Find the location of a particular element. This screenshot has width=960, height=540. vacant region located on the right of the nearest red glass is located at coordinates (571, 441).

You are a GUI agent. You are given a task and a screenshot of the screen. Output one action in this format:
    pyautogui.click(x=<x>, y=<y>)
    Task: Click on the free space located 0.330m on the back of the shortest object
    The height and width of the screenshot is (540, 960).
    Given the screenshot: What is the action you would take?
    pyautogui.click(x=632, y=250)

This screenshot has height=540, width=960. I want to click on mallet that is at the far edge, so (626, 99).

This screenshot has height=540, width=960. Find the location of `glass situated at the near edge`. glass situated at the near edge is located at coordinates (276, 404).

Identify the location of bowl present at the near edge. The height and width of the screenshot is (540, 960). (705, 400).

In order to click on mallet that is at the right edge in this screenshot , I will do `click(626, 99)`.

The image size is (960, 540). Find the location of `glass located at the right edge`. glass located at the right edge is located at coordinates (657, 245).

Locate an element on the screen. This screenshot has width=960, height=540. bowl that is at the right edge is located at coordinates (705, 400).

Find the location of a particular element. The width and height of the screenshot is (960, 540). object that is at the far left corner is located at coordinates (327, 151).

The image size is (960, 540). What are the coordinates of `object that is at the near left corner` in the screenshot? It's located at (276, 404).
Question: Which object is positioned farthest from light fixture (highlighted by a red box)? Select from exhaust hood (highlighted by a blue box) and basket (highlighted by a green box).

→ Instructions for the task: Reproduce the records word for word, beginning with the line that contains "The image size is (960, 540). What" and continuing through the end of the records.

→ Full answer:
The image size is (960, 540). What are the coordinates of `object that is at the near left corner` in the screenshot? It's located at (276, 404).
Question: Which object is positioned farthest from light fixture (highlighted by a red box)? Select from exhaust hood (highlighted by a blue box) and basket (highlighted by a green box).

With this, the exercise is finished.